[Items from a data source]
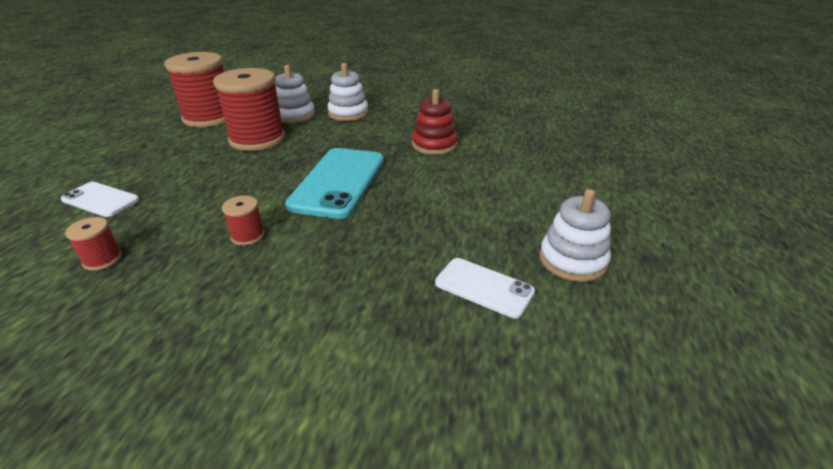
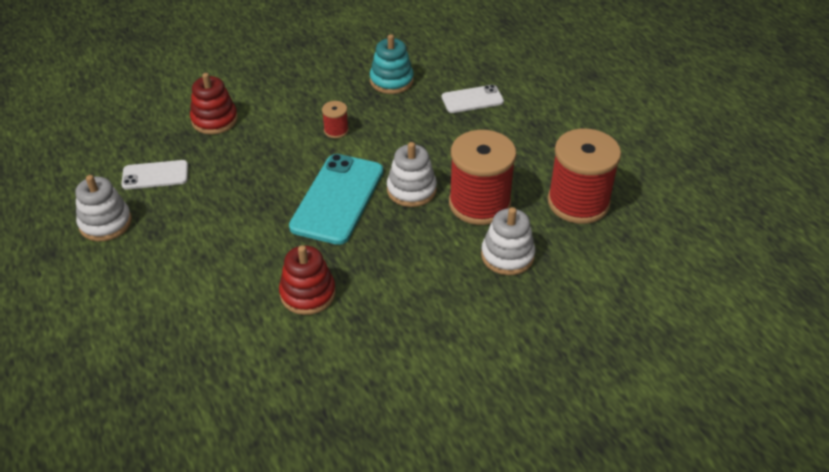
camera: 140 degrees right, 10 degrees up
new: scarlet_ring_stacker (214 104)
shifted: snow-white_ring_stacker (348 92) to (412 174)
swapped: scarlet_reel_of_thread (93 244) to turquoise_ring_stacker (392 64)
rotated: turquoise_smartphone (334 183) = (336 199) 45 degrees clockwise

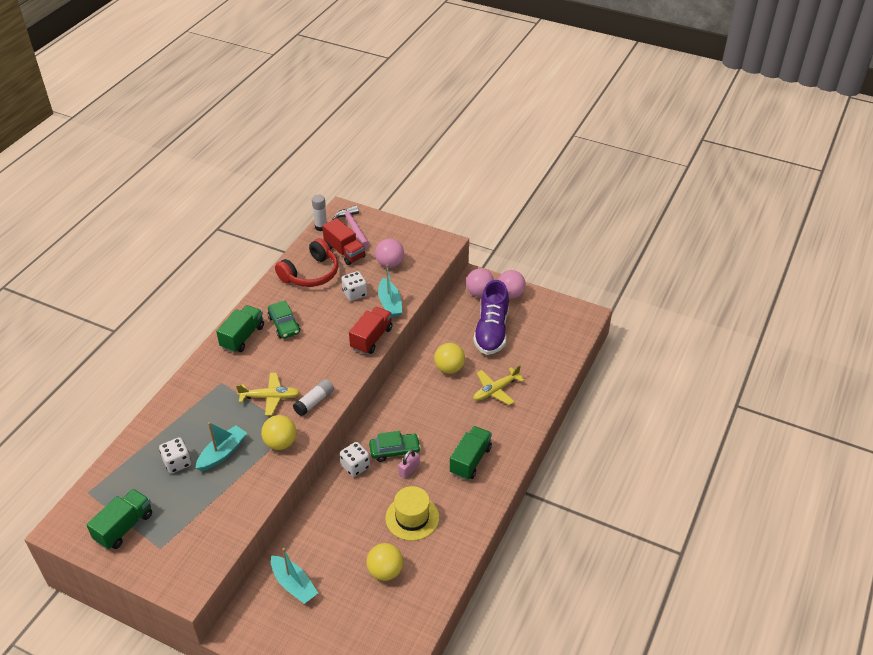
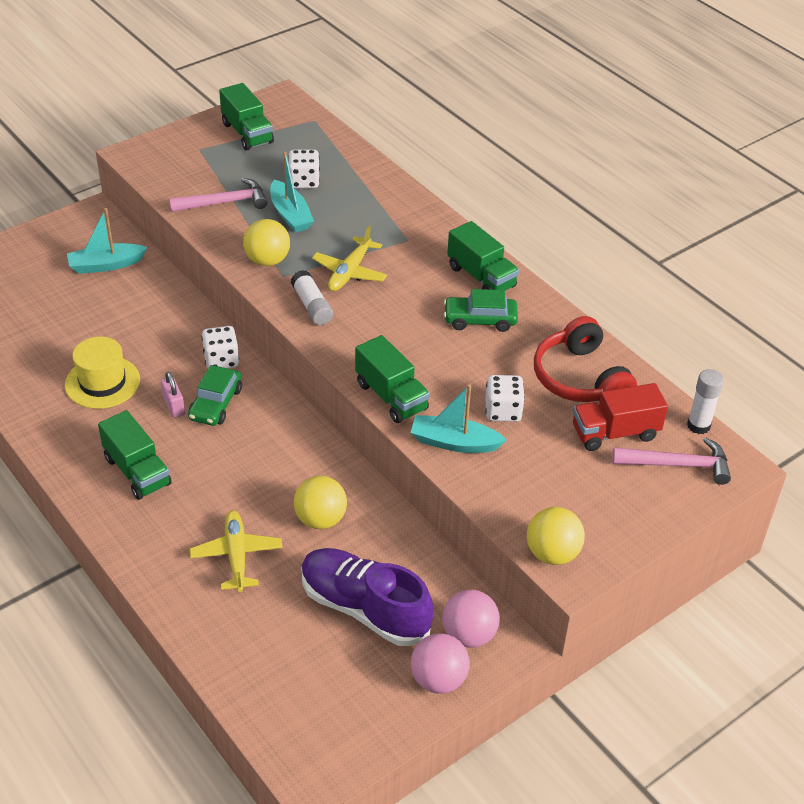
camera: 115 degrees right, 0 degrees up
gone: rosy_sphere (389 253)
new: rosy_claw_hammer (218 195)
shifted: yellow_sphere (385 562) to (556 536)
repainted: scarlet_truck (371 330) to emerald_truck (392 379)

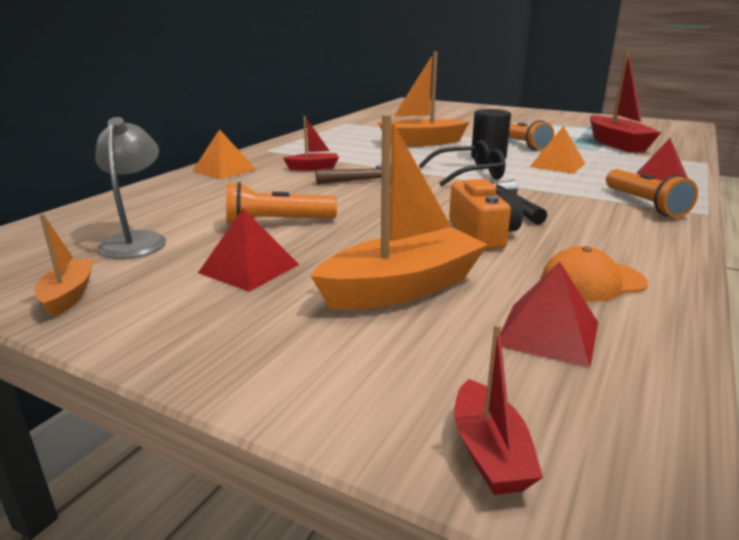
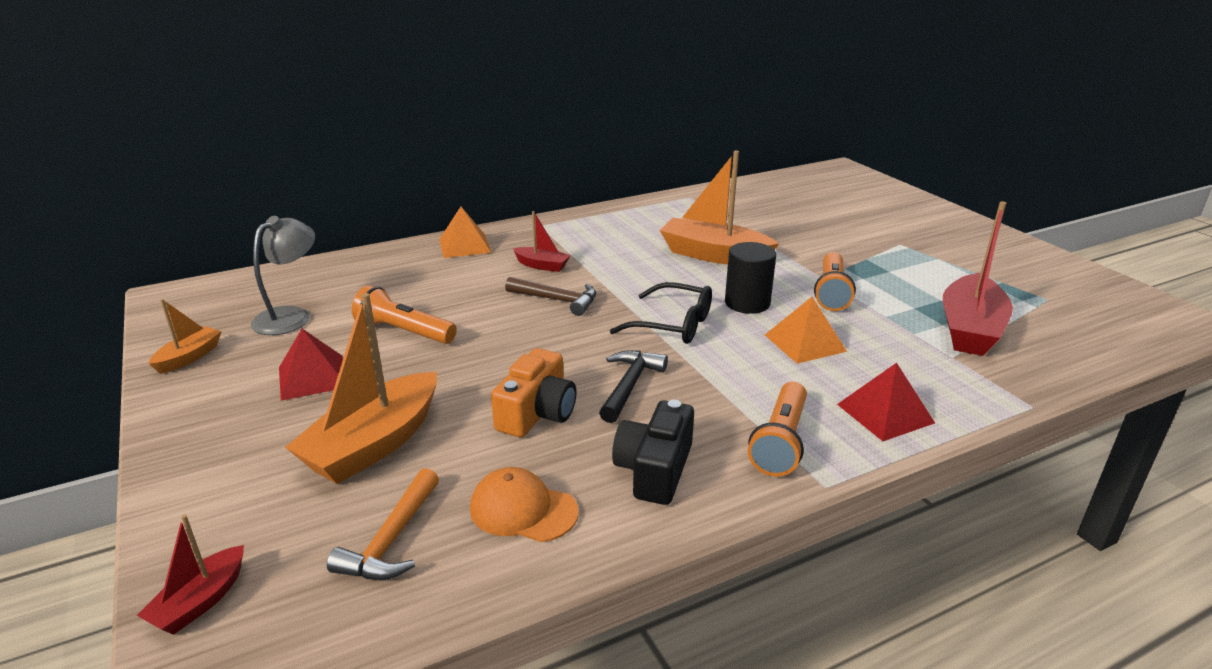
camera: 35 degrees right, 5 degrees up
new: ebony_photo_camera (653 452)
swapped: scarlet_solid_pyramid (549 315) to bright_orange_claw_hammer (383 524)
rotated: bright_orange_boat (399 212) = (361 388) 120 degrees clockwise

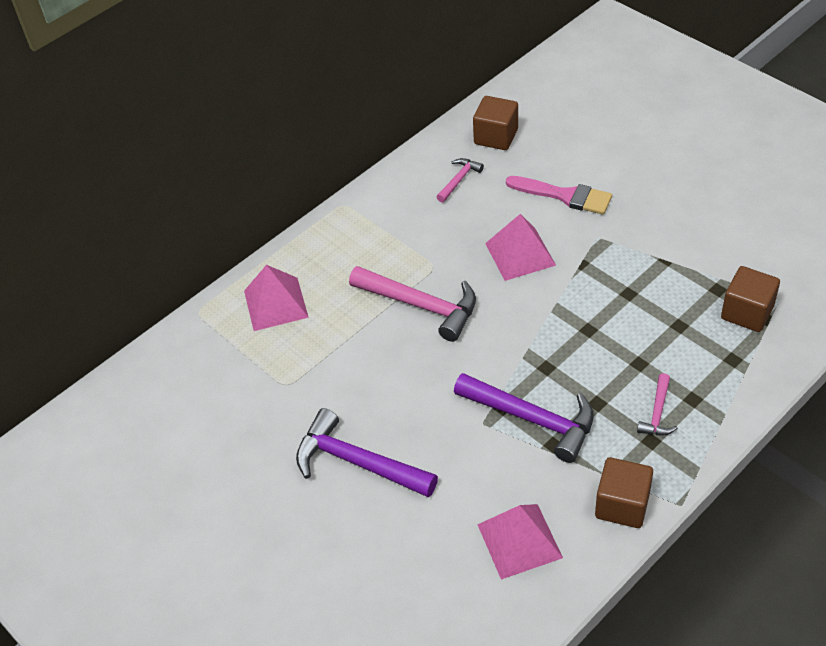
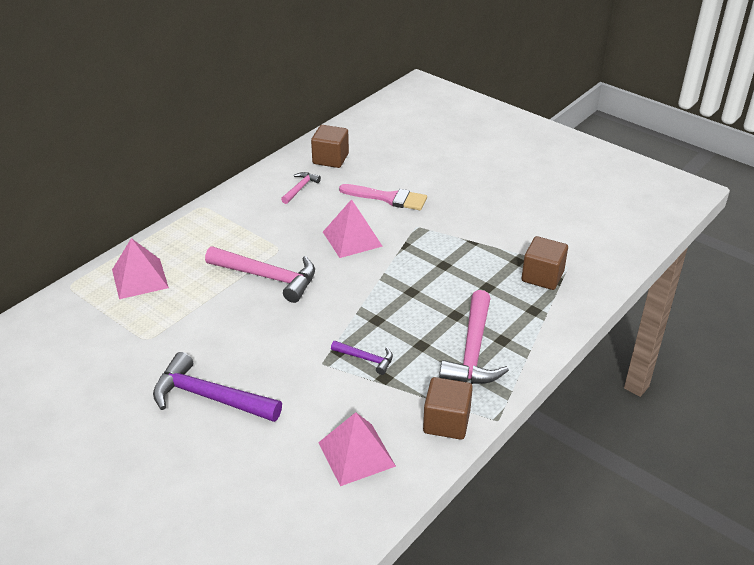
camera: 10 degrees left, 10 degrees down
scaled: violet_claw_hammer (524 418) = (362 358) x0.51; rosy_claw_hammer (657 404) = (474 337) x1.98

## Work instruction
Without any pictures, return the entries exactly as given.

## Exercise result
camera: 140 degrees right, 10 degrees up
new: scarlet_ring_stacker (214 104)
shifted: snow-white_ring_stacker (348 92) to (412 174)
swapped: scarlet_reel_of_thread (93 244) to turquoise_ring_stacker (392 64)
rotated: turquoise_smartphone (334 183) = (336 199) 45 degrees clockwise

camera: 115 degrees right, 0 degrees up
gone: rosy_sphere (389 253)
new: rosy_claw_hammer (218 195)
shifted: yellow_sphere (385 562) to (556 536)
repainted: scarlet_truck (371 330) to emerald_truck (392 379)

camera: 35 degrees right, 5 degrees up
new: ebony_photo_camera (653 452)
swapped: scarlet_solid_pyramid (549 315) to bright_orange_claw_hammer (383 524)
rotated: bright_orange_boat (399 212) = (361 388) 120 degrees clockwise

camera: 10 degrees left, 10 degrees down
scaled: violet_claw_hammer (524 418) = (362 358) x0.51; rosy_claw_hammer (657 404) = (474 337) x1.98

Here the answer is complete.